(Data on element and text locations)

+++++

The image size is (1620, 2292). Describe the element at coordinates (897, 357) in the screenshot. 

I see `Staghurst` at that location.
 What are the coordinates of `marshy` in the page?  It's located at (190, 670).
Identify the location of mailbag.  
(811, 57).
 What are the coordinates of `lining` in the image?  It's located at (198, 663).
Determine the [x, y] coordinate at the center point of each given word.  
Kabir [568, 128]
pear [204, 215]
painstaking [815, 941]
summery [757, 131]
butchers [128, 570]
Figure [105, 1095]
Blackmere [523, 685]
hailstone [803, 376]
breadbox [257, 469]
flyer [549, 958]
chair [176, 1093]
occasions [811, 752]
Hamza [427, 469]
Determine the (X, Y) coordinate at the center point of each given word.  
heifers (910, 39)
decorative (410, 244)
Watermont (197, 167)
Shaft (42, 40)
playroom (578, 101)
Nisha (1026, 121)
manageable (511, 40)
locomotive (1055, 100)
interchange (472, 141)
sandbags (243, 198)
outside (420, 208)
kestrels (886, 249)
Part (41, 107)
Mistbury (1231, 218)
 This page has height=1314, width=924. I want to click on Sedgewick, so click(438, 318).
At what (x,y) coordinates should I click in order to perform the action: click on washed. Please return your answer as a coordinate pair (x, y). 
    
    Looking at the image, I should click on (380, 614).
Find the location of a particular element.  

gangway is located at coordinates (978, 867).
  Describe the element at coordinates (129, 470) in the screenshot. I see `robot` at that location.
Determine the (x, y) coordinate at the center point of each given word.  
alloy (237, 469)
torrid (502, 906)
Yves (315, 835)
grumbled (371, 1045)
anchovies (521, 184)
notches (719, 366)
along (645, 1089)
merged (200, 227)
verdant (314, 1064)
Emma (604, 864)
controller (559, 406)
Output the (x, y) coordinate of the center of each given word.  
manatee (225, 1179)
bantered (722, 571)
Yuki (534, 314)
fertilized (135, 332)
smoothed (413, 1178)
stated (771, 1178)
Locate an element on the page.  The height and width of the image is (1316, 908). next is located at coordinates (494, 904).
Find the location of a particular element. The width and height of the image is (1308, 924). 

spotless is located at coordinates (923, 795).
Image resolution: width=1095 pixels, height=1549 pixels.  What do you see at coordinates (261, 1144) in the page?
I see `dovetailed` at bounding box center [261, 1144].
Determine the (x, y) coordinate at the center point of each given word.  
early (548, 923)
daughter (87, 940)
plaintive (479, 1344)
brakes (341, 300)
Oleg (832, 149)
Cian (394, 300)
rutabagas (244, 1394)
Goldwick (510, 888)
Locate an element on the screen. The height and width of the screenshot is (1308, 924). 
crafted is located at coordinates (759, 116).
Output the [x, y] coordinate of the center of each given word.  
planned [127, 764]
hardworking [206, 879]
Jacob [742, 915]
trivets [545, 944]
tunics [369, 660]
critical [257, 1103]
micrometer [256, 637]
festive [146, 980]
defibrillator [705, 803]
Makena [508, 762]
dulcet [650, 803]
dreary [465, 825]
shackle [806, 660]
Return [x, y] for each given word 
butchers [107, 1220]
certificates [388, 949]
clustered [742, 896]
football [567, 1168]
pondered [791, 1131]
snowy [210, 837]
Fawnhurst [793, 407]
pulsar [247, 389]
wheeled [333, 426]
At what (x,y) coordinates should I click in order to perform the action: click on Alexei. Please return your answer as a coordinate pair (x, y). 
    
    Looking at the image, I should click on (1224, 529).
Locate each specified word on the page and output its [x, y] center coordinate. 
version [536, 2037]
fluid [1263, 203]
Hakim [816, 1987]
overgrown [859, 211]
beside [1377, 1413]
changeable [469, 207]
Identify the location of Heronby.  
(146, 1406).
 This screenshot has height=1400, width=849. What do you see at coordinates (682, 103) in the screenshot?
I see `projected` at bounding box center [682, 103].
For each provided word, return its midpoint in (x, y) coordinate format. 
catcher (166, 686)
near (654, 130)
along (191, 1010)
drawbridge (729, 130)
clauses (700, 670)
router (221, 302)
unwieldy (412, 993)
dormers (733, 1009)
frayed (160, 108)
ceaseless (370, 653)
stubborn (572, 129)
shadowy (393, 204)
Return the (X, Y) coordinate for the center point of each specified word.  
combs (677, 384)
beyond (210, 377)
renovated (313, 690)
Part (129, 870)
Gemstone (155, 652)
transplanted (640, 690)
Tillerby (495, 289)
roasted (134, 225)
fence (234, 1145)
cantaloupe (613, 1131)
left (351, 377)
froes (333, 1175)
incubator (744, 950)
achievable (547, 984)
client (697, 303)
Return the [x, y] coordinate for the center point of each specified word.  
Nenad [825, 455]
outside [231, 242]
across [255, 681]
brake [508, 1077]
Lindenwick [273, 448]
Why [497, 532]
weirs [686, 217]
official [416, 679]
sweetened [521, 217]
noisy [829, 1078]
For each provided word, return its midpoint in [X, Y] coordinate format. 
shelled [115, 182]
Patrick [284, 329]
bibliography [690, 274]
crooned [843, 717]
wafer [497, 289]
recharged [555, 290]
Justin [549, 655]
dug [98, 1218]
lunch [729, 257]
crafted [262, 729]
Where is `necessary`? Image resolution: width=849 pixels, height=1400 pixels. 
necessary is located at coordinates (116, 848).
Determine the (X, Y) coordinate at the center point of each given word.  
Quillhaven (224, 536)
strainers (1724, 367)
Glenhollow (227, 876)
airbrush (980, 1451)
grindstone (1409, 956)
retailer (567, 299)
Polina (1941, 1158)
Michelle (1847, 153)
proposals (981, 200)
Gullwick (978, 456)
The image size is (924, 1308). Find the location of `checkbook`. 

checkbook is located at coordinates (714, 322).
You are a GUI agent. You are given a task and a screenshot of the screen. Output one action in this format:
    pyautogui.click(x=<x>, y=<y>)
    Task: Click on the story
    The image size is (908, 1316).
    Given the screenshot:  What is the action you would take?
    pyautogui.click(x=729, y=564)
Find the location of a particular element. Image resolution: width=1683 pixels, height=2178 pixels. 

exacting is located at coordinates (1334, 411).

+++++

THE REQUEST
Please copy all of the data above line for line, without changing anything.

FULL ANSWER
The image size is (1620, 2292). Describe the element at coordinates (897, 357) in the screenshot. 

I see `Staghurst` at that location.
 What are the coordinates of `marshy` in the page?  It's located at (190, 670).
Identify the location of mailbag.  
(811, 57).
 What are the coordinates of `lining` in the image?  It's located at (198, 663).
Determine the [x, y] coordinate at the center point of each given word.  
Kabir [568, 128]
pear [204, 215]
painstaking [815, 941]
summery [757, 131]
butchers [128, 570]
Figure [105, 1095]
Blackmere [523, 685]
hailstone [803, 376]
breadbox [257, 469]
flyer [549, 958]
chair [176, 1093]
occasions [811, 752]
Hamza [427, 469]
Determine the (X, Y) coordinate at the center point of each given word.  
heifers (910, 39)
decorative (410, 244)
Watermont (197, 167)
Shaft (42, 40)
playroom (578, 101)
Nisha (1026, 121)
manageable (511, 40)
locomotive (1055, 100)
interchange (472, 141)
sandbags (243, 198)
outside (420, 208)
kestrels (886, 249)
Part (41, 107)
Mistbury (1231, 218)
 This page has height=1314, width=924. I want to click on Sedgewick, so click(438, 318).
At what (x,y) coordinates should I click in order to perform the action: click on washed. Please return your answer as a coordinate pair (x, y). 
    
    Looking at the image, I should click on (380, 614).
Find the location of a particular element.  

gangway is located at coordinates (978, 867).
  Describe the element at coordinates (129, 470) in the screenshot. I see `robot` at that location.
Determine the (x, y) coordinate at the center point of each given word.  
alloy (237, 469)
torrid (502, 906)
Yves (315, 835)
grumbled (371, 1045)
anchovies (521, 184)
notches (719, 366)
along (645, 1089)
merged (200, 227)
verdant (314, 1064)
Emma (604, 864)
controller (559, 406)
Output the (x, y) coordinate of the center of each given word.  
manatee (225, 1179)
bantered (722, 571)
Yuki (534, 314)
fertilized (135, 332)
smoothed (413, 1178)
stated (771, 1178)
Locate an element on the page.  The height and width of the image is (1316, 908). next is located at coordinates (494, 904).
Find the location of a particular element. The width and height of the image is (1308, 924). 

spotless is located at coordinates (923, 795).
Image resolution: width=1095 pixels, height=1549 pixels.  What do you see at coordinates (261, 1144) in the page?
I see `dovetailed` at bounding box center [261, 1144].
Determine the (x, y) coordinate at the center point of each given word.  
early (548, 923)
daughter (87, 940)
plaintive (479, 1344)
brakes (341, 300)
Oleg (832, 149)
Cian (394, 300)
rutabagas (244, 1394)
Goldwick (510, 888)
Locate an element on the screen. The height and width of the screenshot is (1308, 924). 
crafted is located at coordinates (759, 116).
Output the [x, y] coordinate of the center of each given word.  
planned [127, 764]
hardworking [206, 879]
Jacob [742, 915]
trivets [545, 944]
tunics [369, 660]
critical [257, 1103]
micrometer [256, 637]
festive [146, 980]
defibrillator [705, 803]
Makena [508, 762]
dulcet [650, 803]
dreary [465, 825]
shackle [806, 660]
Return [x, y] for each given word 
butchers [107, 1220]
certificates [388, 949]
clustered [742, 896]
football [567, 1168]
pondered [791, 1131]
snowy [210, 837]
Fawnhurst [793, 407]
pulsar [247, 389]
wheeled [333, 426]
At what (x,y) coordinates should I click in order to perform the action: click on Alexei. Please return your answer as a coordinate pair (x, y). 
    
    Looking at the image, I should click on (1224, 529).
Locate each specified word on the page and output its [x, y] center coordinate. 
version [536, 2037]
fluid [1263, 203]
Hakim [816, 1987]
overgrown [859, 211]
beside [1377, 1413]
changeable [469, 207]
Identify the location of Heronby.  
(146, 1406).
 This screenshot has height=1400, width=849. What do you see at coordinates (682, 103) in the screenshot?
I see `projected` at bounding box center [682, 103].
For each provided word, return its midpoint in (x, y) coordinate format. 
catcher (166, 686)
near (654, 130)
along (191, 1010)
drawbridge (729, 130)
clauses (700, 670)
router (221, 302)
unwieldy (412, 993)
dormers (733, 1009)
frayed (160, 108)
ceaseless (370, 653)
stubborn (572, 129)
shadowy (393, 204)
Return the (X, Y) coordinate for the center point of each specified word.  
combs (677, 384)
beyond (210, 377)
renovated (313, 690)
Part (129, 870)
Gemstone (155, 652)
transplanted (640, 690)
Tillerby (495, 289)
roasted (134, 225)
fence (234, 1145)
cantaloupe (613, 1131)
left (351, 377)
froes (333, 1175)
incubator (744, 950)
achievable (547, 984)
client (697, 303)
Return the [x, y] coordinate for the center point of each specified word.  
Nenad [825, 455]
outside [231, 242]
across [255, 681]
brake [508, 1077]
Lindenwick [273, 448]
Why [497, 532]
weirs [686, 217]
official [416, 679]
sweetened [521, 217]
noisy [829, 1078]
For each provided word, return its midpoint in [X, Y] coordinate format. 
shelled [115, 182]
Patrick [284, 329]
bibliography [690, 274]
crooned [843, 717]
wafer [497, 289]
recharged [555, 290]
Justin [549, 655]
dug [98, 1218]
lunch [729, 257]
crafted [262, 729]
Where is `necessary`? Image resolution: width=849 pixels, height=1400 pixels. 
necessary is located at coordinates (116, 848).
Determine the (X, Y) coordinate at the center point of each given word.  
Quillhaven (224, 536)
strainers (1724, 367)
Glenhollow (227, 876)
airbrush (980, 1451)
grindstone (1409, 956)
retailer (567, 299)
Polina (1941, 1158)
Michelle (1847, 153)
proposals (981, 200)
Gullwick (978, 456)
The image size is (924, 1308). Find the location of `checkbook`. 

checkbook is located at coordinates (714, 322).
You are a GUI agent. You are given a task and a screenshot of the screen. Output one action in this format:
    pyautogui.click(x=<x>, y=<y>)
    Task: Click on the story
    The image size is (908, 1316).
    Given the screenshot:  What is the action you would take?
    pyautogui.click(x=729, y=564)
Find the location of a particular element. Image resolution: width=1683 pixels, height=2178 pixels. 

exacting is located at coordinates (1334, 411).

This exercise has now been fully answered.